(Problem to solve): Go through the entries below and return every line that contains "camera".

Image change detection data
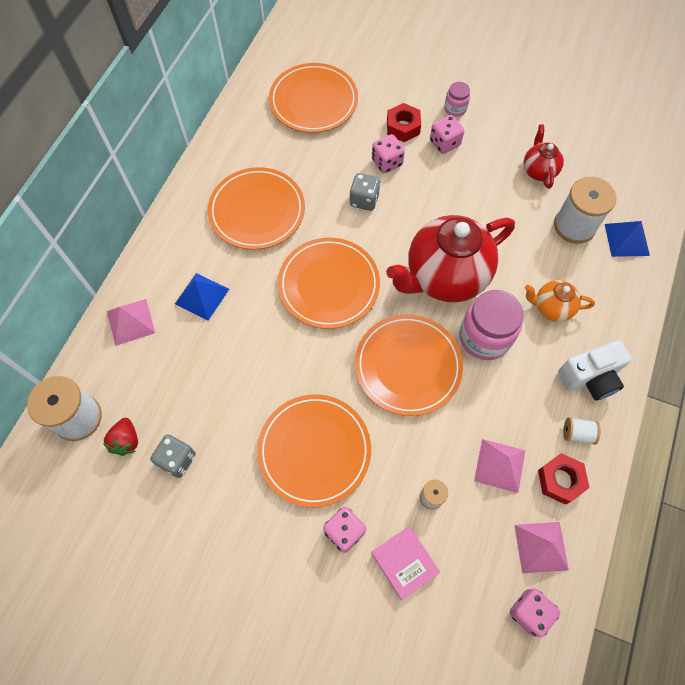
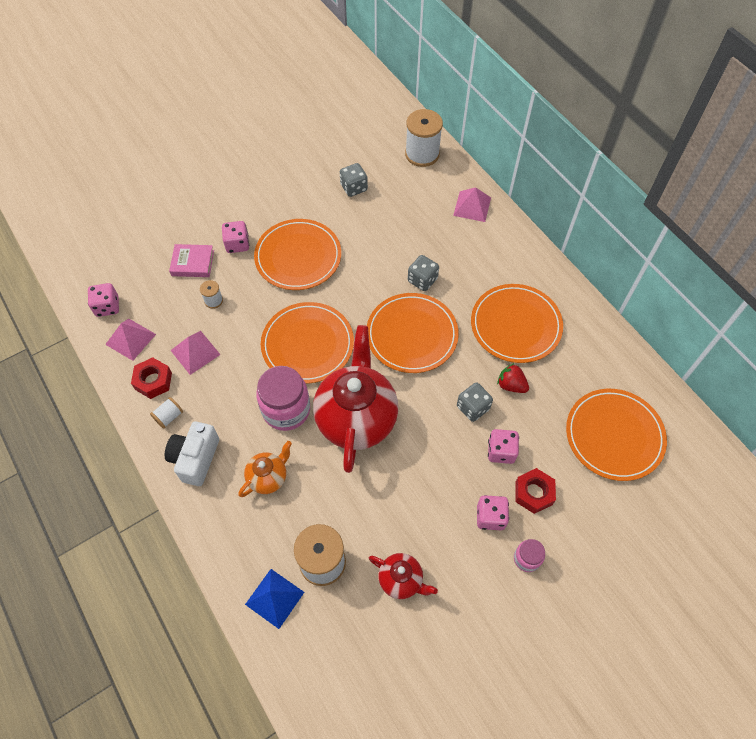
camera: 125 degrees right, 5 degrees down
(126, 441) = (387, 170): red strawberry -> red strawberry (511, 385)
(202, 296) = (462, 253): blue pyramid -> none
(260, 312) = (422, 280): none -> grey dice

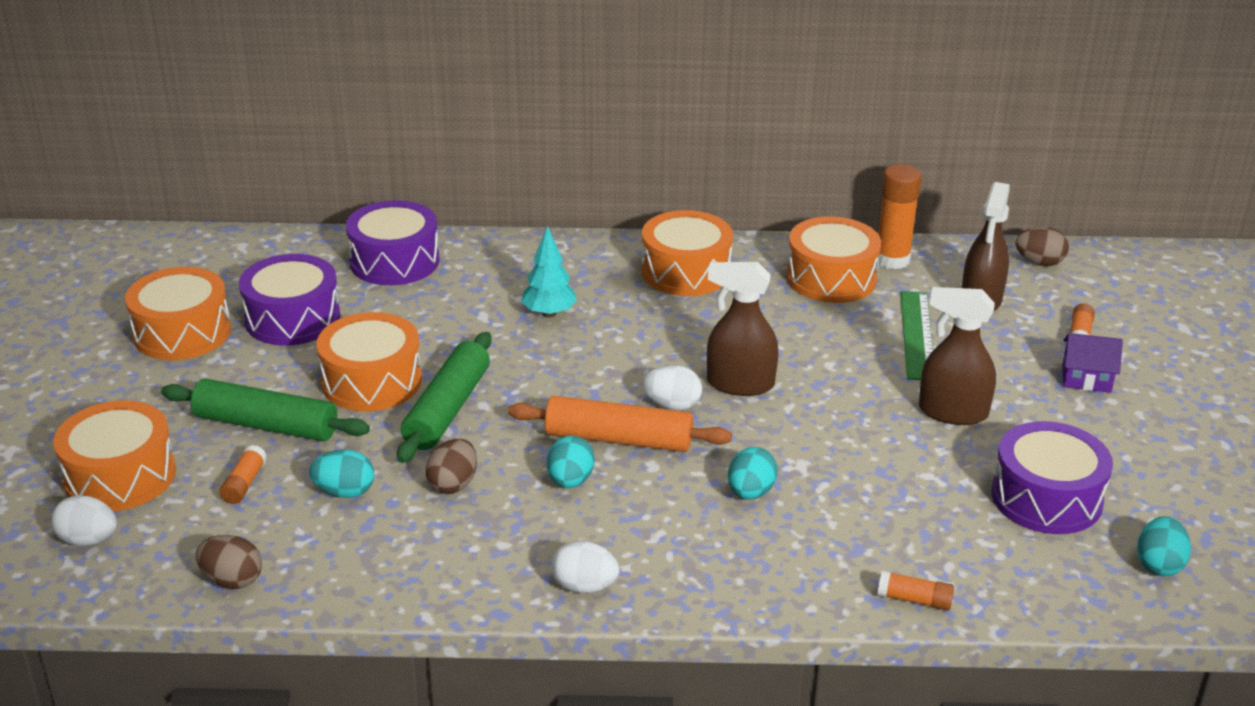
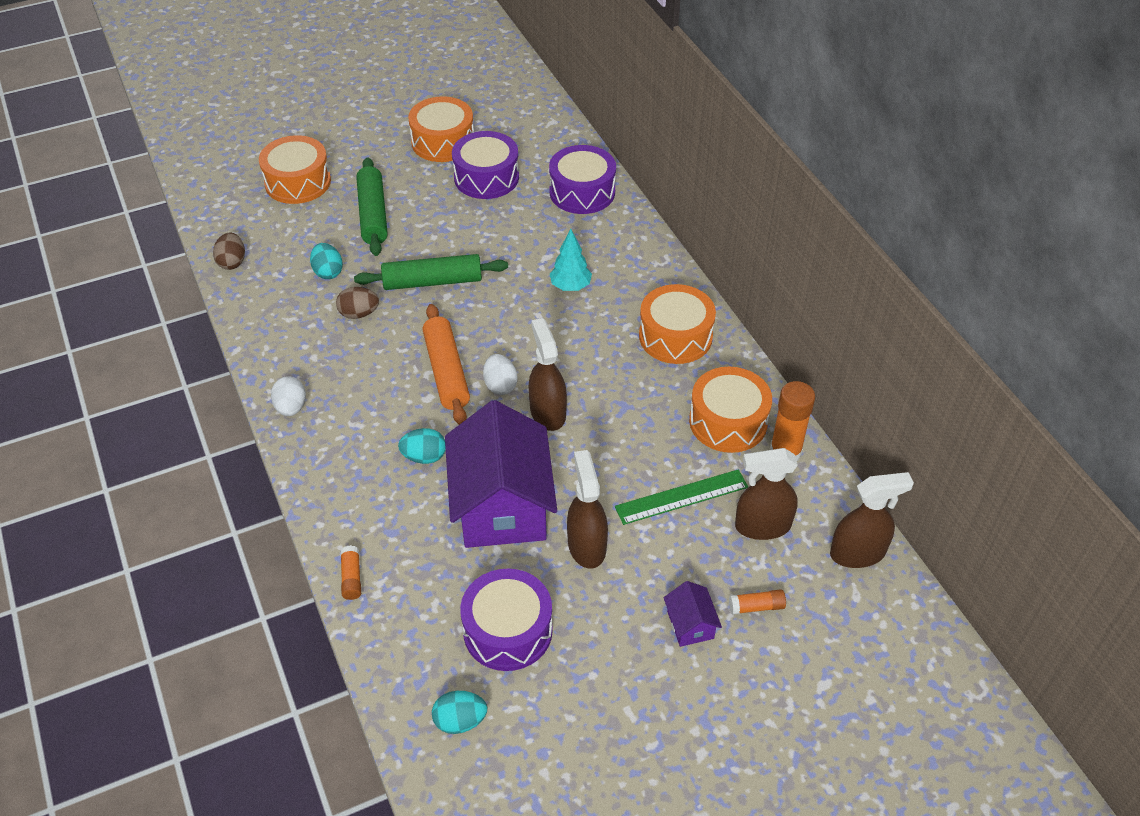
camera: 65 degrees right, 15 degrees up
(88, 540) = (240, 196): white egg -> none
(244, 483) = (315, 230): orange glue stick -> none
(371, 381) = (442, 238): orange drum -> none
(570, 481) = (389, 364): turquoise egg -> none
(863, 454) = (502, 506): none -> purple house
(1039, 262) = (858, 553): brown egg -> brown spray bottle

(Answer for the task):
camera: 125 degrees right, 5 degrees down
camera: 65 degrees right, 15 degrees up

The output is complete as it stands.